INSTRUCTIONS FOR THE TASK: For the entries that follow, count the lines containing the string "star" and write only the number.

DATA RECORDS:
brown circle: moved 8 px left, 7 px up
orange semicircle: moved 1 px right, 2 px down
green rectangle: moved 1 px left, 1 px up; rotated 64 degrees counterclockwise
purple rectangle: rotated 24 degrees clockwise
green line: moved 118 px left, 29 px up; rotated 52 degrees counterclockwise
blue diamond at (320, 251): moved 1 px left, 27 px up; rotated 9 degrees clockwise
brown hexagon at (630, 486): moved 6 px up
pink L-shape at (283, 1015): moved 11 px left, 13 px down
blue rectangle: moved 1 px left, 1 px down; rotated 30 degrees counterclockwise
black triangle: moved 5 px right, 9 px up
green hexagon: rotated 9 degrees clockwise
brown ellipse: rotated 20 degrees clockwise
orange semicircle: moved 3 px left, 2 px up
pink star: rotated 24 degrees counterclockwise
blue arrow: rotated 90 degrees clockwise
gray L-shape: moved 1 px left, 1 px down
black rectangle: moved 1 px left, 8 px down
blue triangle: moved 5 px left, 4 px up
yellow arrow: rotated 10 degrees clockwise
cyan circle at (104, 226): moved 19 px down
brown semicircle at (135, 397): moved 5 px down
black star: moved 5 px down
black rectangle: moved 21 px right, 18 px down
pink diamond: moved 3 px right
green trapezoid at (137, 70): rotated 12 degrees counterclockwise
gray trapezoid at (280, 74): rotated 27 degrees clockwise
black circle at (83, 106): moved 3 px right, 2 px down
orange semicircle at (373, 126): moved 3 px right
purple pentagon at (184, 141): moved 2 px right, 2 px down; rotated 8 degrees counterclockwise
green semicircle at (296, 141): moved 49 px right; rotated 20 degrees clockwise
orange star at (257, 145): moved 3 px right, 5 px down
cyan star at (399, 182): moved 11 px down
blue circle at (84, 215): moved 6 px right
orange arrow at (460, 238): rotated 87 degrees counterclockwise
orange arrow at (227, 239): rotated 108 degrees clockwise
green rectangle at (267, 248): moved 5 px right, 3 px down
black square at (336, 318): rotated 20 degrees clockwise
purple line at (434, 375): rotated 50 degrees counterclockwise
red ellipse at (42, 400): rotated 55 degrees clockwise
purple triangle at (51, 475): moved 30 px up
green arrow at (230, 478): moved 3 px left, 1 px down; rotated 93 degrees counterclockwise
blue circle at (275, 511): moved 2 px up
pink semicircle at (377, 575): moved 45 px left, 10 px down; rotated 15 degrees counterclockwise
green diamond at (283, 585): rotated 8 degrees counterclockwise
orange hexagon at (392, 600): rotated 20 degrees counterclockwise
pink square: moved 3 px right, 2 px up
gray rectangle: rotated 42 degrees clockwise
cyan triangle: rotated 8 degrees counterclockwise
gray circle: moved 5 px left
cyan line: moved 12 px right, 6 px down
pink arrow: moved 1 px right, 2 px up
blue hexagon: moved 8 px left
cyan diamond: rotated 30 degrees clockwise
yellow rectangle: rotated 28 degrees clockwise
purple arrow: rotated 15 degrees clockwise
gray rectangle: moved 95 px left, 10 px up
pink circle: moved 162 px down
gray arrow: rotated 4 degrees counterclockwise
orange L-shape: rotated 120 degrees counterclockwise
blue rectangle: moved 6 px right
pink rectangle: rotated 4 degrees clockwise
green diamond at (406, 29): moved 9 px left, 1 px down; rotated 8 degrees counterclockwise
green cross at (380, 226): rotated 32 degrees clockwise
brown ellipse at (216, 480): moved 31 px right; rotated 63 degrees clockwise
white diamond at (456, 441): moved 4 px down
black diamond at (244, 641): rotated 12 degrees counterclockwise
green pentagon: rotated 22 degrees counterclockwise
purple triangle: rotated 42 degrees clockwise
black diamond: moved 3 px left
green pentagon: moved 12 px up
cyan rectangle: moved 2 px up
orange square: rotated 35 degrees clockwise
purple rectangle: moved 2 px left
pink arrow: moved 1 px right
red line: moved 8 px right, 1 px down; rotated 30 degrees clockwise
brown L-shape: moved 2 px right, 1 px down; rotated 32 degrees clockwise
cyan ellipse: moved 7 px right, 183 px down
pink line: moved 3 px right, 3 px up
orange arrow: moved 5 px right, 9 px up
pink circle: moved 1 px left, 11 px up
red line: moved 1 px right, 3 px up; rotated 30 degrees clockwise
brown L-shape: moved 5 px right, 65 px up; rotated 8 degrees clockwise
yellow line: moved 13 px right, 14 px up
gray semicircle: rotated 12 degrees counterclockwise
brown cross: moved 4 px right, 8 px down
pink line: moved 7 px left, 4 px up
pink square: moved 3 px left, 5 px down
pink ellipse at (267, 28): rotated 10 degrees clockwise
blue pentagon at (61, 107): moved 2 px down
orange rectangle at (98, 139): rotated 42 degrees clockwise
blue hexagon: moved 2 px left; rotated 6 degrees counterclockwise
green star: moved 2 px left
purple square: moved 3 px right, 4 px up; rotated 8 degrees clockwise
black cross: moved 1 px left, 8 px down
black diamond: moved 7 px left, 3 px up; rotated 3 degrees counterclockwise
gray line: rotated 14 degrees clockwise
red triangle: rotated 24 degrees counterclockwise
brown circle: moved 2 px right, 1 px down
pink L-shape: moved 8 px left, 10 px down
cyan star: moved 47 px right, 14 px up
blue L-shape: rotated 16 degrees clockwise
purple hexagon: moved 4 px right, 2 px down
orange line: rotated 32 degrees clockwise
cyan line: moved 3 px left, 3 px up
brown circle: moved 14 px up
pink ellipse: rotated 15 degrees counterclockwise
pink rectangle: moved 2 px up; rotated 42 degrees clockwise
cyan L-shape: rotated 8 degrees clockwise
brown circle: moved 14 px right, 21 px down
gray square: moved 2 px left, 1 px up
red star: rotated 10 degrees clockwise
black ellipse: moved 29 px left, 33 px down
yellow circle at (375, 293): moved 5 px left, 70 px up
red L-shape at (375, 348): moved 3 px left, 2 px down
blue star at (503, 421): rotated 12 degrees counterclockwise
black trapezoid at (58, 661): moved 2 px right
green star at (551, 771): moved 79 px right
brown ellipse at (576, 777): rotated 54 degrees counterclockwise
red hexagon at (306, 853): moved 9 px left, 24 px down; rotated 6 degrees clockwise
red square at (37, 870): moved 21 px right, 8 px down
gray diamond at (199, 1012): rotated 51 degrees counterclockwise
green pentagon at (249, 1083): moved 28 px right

TASK RESPONSE: 9